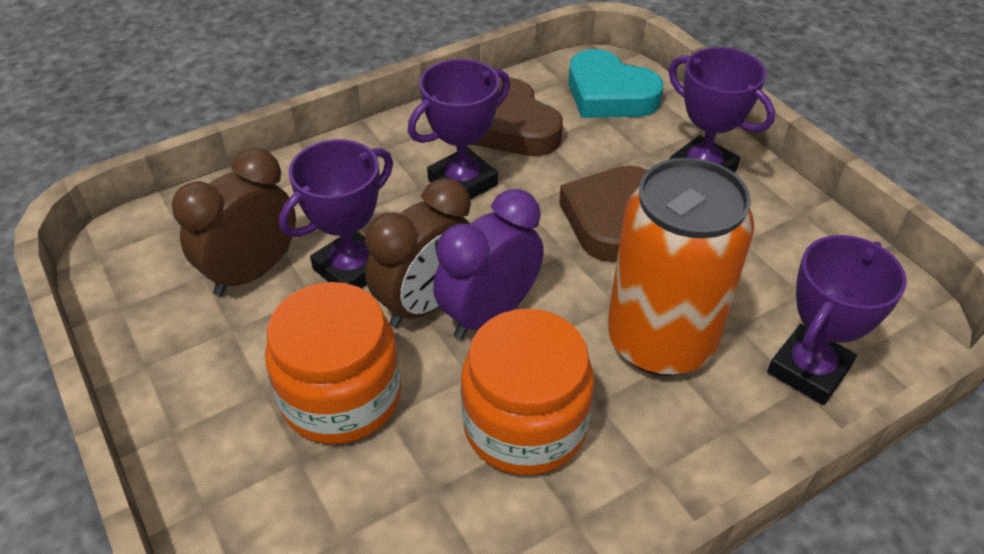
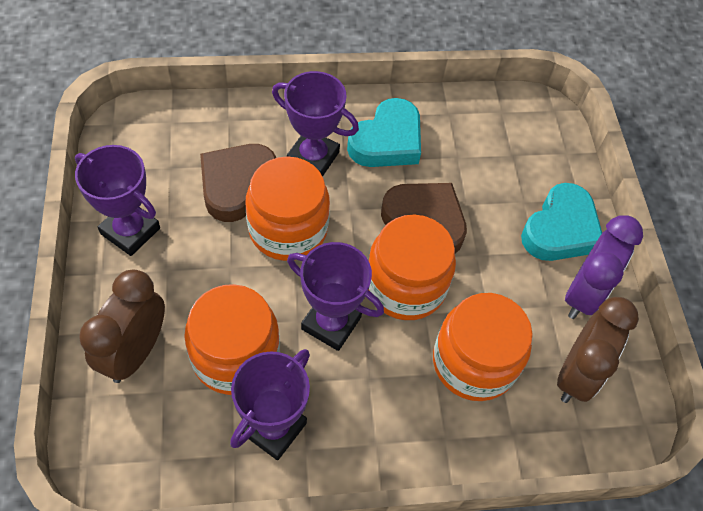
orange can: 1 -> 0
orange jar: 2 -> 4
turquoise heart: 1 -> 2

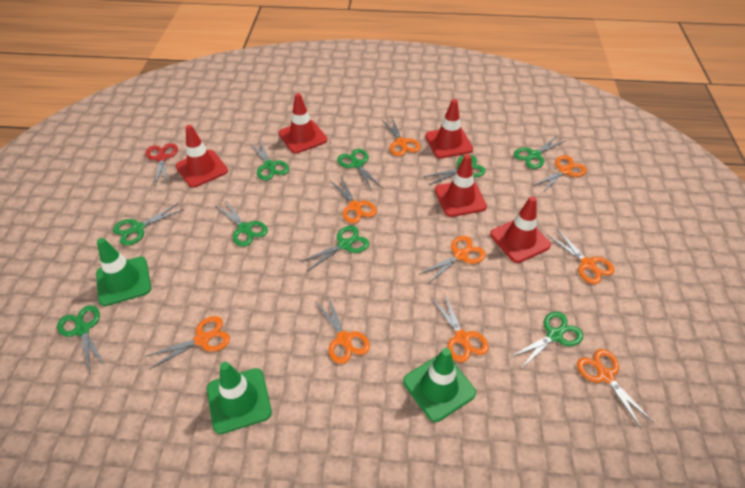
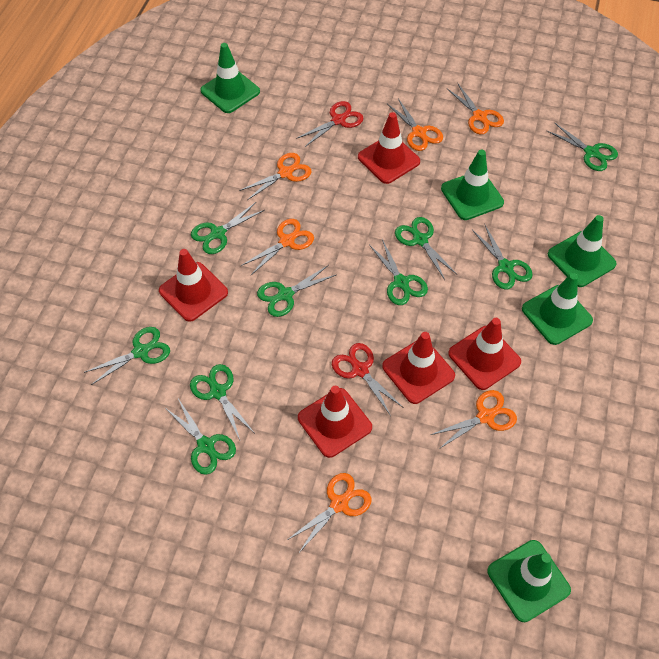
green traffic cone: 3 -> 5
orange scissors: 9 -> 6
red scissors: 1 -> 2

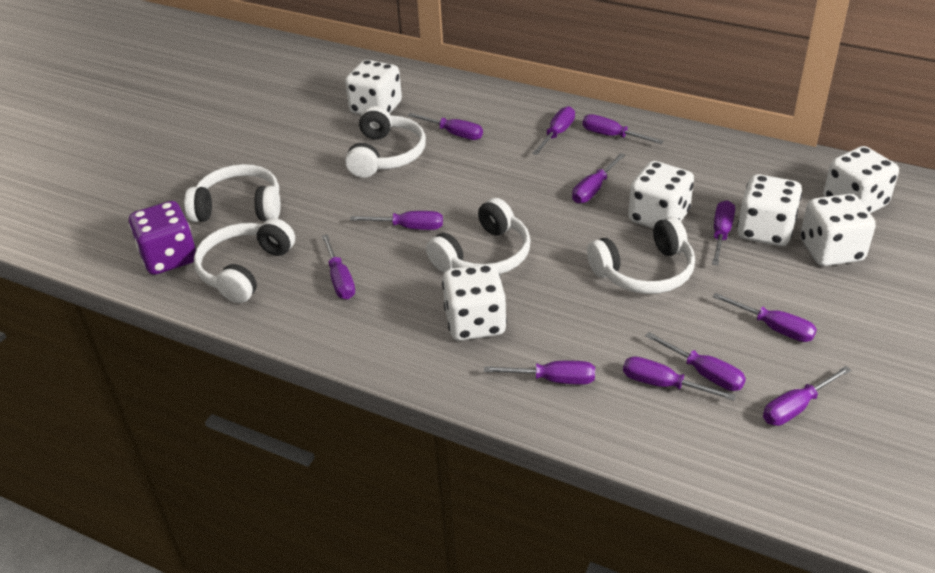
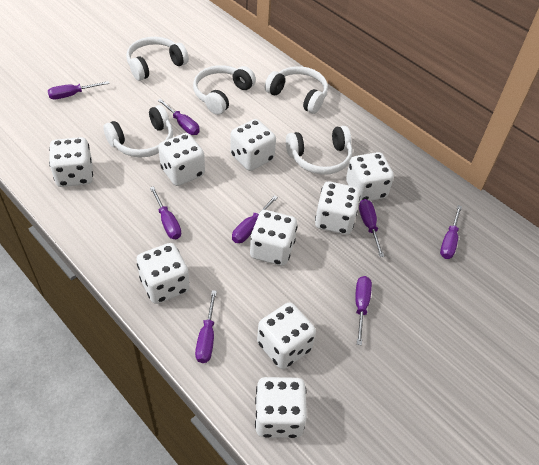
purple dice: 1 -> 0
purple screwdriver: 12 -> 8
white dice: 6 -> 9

## Task description
Each line above that includes "orange" should be shown.

## Answer below
orange can: 1 -> 0
orange jar: 2 -> 4
orange scissors: 9 -> 6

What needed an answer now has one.